Top of SUPPLIED INFORMATION

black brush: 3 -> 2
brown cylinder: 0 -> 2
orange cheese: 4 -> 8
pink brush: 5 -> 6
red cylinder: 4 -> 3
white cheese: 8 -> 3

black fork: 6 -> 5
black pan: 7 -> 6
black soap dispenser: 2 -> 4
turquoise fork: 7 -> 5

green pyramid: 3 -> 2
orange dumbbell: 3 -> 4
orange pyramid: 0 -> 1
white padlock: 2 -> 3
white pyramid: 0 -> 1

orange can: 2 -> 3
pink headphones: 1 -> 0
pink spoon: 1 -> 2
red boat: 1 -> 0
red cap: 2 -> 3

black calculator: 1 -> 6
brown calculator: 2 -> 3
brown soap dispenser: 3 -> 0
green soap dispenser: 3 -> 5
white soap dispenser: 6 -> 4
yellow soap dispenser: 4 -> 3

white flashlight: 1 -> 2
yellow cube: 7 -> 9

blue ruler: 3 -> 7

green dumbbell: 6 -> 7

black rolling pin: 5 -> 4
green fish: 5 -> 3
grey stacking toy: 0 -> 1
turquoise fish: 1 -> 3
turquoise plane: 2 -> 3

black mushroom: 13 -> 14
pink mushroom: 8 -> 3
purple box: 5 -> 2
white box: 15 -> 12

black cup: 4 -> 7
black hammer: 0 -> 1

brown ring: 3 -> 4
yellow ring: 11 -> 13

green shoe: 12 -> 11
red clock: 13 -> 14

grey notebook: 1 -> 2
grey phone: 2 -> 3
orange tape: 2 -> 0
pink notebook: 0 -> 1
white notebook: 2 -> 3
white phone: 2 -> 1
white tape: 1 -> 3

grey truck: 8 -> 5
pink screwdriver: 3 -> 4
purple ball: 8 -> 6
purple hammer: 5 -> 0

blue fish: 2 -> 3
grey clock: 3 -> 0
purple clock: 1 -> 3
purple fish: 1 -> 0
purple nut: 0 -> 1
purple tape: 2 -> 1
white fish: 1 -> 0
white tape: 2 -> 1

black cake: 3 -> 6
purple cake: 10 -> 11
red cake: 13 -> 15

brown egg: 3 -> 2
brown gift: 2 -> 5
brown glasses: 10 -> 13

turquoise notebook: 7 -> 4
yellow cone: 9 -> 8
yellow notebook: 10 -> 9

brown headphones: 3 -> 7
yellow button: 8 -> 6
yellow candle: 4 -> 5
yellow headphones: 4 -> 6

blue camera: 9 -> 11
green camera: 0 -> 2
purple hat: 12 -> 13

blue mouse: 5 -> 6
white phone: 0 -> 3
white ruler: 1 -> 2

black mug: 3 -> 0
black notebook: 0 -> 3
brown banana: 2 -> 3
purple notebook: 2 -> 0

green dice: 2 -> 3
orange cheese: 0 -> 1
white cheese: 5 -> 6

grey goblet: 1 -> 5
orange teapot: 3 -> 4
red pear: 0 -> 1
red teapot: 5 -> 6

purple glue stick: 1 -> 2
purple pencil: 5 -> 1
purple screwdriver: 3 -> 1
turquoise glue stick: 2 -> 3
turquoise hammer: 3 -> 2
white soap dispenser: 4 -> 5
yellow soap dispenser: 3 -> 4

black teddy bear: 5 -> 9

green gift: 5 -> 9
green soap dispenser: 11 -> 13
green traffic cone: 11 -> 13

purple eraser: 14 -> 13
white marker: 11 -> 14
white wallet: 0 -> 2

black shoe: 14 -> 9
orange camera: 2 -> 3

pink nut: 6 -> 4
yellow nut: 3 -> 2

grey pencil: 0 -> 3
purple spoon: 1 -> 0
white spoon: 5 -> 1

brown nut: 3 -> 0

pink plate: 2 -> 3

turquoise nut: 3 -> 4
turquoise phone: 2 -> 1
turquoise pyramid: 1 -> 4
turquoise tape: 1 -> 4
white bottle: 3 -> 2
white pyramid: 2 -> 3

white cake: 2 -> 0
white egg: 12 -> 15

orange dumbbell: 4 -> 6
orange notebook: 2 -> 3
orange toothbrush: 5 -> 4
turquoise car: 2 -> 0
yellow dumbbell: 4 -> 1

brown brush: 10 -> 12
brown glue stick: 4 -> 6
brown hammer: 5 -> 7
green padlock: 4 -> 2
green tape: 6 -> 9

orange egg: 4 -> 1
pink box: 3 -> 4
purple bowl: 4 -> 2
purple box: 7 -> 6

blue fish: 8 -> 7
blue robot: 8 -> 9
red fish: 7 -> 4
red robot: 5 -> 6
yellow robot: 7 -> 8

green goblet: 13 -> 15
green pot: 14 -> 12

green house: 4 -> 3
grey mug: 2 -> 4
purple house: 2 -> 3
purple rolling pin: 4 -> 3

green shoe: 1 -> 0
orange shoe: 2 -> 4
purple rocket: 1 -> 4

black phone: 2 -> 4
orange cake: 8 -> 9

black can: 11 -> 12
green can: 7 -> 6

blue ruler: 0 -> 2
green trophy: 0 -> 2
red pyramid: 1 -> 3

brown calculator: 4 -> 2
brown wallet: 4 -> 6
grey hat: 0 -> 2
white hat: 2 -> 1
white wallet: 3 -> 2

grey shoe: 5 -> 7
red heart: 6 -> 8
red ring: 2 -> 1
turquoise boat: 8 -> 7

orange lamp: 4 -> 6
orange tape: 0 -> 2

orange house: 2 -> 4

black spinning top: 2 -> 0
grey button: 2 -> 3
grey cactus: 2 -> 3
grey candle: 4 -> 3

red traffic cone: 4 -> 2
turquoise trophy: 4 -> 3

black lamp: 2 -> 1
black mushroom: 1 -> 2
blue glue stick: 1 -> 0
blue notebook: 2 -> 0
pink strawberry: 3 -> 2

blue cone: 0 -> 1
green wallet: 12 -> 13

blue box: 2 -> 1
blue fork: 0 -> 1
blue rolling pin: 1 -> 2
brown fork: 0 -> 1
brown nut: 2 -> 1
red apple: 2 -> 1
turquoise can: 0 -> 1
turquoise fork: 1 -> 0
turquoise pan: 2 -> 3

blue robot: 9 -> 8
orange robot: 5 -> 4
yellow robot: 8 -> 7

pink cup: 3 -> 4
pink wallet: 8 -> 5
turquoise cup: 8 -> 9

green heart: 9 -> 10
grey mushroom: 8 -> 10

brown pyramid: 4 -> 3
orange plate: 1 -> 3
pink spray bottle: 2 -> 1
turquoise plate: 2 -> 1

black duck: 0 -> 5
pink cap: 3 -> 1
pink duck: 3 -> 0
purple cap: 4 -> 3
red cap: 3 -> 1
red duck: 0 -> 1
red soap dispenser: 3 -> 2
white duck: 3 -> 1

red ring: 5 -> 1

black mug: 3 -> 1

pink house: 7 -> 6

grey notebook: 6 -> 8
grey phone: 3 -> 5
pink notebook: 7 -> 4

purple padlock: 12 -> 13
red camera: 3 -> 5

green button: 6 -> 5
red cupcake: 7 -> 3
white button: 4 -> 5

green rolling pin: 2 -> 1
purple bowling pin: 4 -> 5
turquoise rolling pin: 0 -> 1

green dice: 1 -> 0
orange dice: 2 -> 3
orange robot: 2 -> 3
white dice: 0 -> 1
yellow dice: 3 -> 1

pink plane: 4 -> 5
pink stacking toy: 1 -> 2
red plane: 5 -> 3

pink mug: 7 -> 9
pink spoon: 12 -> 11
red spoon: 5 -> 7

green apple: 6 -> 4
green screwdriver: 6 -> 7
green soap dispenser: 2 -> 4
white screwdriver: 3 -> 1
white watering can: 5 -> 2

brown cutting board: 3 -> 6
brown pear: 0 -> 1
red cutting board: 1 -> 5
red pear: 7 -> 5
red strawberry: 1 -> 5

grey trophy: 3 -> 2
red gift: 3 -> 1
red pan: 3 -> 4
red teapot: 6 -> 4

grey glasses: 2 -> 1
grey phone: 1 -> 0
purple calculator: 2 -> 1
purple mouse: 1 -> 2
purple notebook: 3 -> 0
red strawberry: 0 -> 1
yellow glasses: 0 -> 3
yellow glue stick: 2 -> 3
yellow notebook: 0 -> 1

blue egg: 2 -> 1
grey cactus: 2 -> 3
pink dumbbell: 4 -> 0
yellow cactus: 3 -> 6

Bottom of SUPPLIED INFORMATION

--- PROBLEM TO WORK ON ---
Using the data above, restate word for word the lines from its opening line through the line that contains "green soap dispenser: 11 -> 13", and no more.

--- REPLY TO THE TASK ---
black brush: 3 -> 2
brown cylinder: 0 -> 2
orange cheese: 4 -> 8
pink brush: 5 -> 6
red cylinder: 4 -> 3
white cheese: 8 -> 3

black fork: 6 -> 5
black pan: 7 -> 6
black soap dispenser: 2 -> 4
turquoise fork: 7 -> 5

green pyramid: 3 -> 2
orange dumbbell: 3 -> 4
orange pyramid: 0 -> 1
white padlock: 2 -> 3
white pyramid: 0 -> 1

orange can: 2 -> 3
pink headphones: 1 -> 0
pink spoon: 1 -> 2
red boat: 1 -> 0
red cap: 2 -> 3

black calculator: 1 -> 6
brown calculator: 2 -> 3
brown soap dispenser: 3 -> 0
green soap dispenser: 3 -> 5
white soap dispenser: 6 -> 4
yellow soap dispenser: 4 -> 3

white flashlight: 1 -> 2
yellow cube: 7 -> 9

blue ruler: 3 -> 7

green dumbbell: 6 -> 7

black rolling pin: 5 -> 4
green fish: 5 -> 3
grey stacking toy: 0 -> 1
turquoise fish: 1 -> 3
turquoise plane: 2 -> 3

black mushroom: 13 -> 14
pink mushroom: 8 -> 3
purple box: 5 -> 2
white box: 15 -> 12

black cup: 4 -> 7
black hammer: 0 -> 1

brown ring: 3 -> 4
yellow ring: 11 -> 13

green shoe: 12 -> 11
red clock: 13 -> 14

grey notebook: 1 -> 2
grey phone: 2 -> 3
orange tape: 2 -> 0
pink notebook: 0 -> 1
white notebook: 2 -> 3
white phone: 2 -> 1
white tape: 1 -> 3

grey truck: 8 -> 5
pink screwdriver: 3 -> 4
purple ball: 8 -> 6
purple hammer: 5 -> 0

blue fish: 2 -> 3
grey clock: 3 -> 0
purple clock: 1 -> 3
purple fish: 1 -> 0
purple nut: 0 -> 1
purple tape: 2 -> 1
white fish: 1 -> 0
white tape: 2 -> 1

black cake: 3 -> 6
purple cake: 10 -> 11
red cake: 13 -> 15

brown egg: 3 -> 2
brown gift: 2 -> 5
brown glasses: 10 -> 13

turquoise notebook: 7 -> 4
yellow cone: 9 -> 8
yellow notebook: 10 -> 9

brown headphones: 3 -> 7
yellow button: 8 -> 6
yellow candle: 4 -> 5
yellow headphones: 4 -> 6

blue camera: 9 -> 11
green camera: 0 -> 2
purple hat: 12 -> 13

blue mouse: 5 -> 6
white phone: 0 -> 3
white ruler: 1 -> 2

black mug: 3 -> 0
black notebook: 0 -> 3
brown banana: 2 -> 3
purple notebook: 2 -> 0

green dice: 2 -> 3
orange cheese: 0 -> 1
white cheese: 5 -> 6

grey goblet: 1 -> 5
orange teapot: 3 -> 4
red pear: 0 -> 1
red teapot: 5 -> 6

purple glue stick: 1 -> 2
purple pencil: 5 -> 1
purple screwdriver: 3 -> 1
turquoise glue stick: 2 -> 3
turquoise hammer: 3 -> 2
white soap dispenser: 4 -> 5
yellow soap dispenser: 3 -> 4

black teddy bear: 5 -> 9

green gift: 5 -> 9
green soap dispenser: 11 -> 13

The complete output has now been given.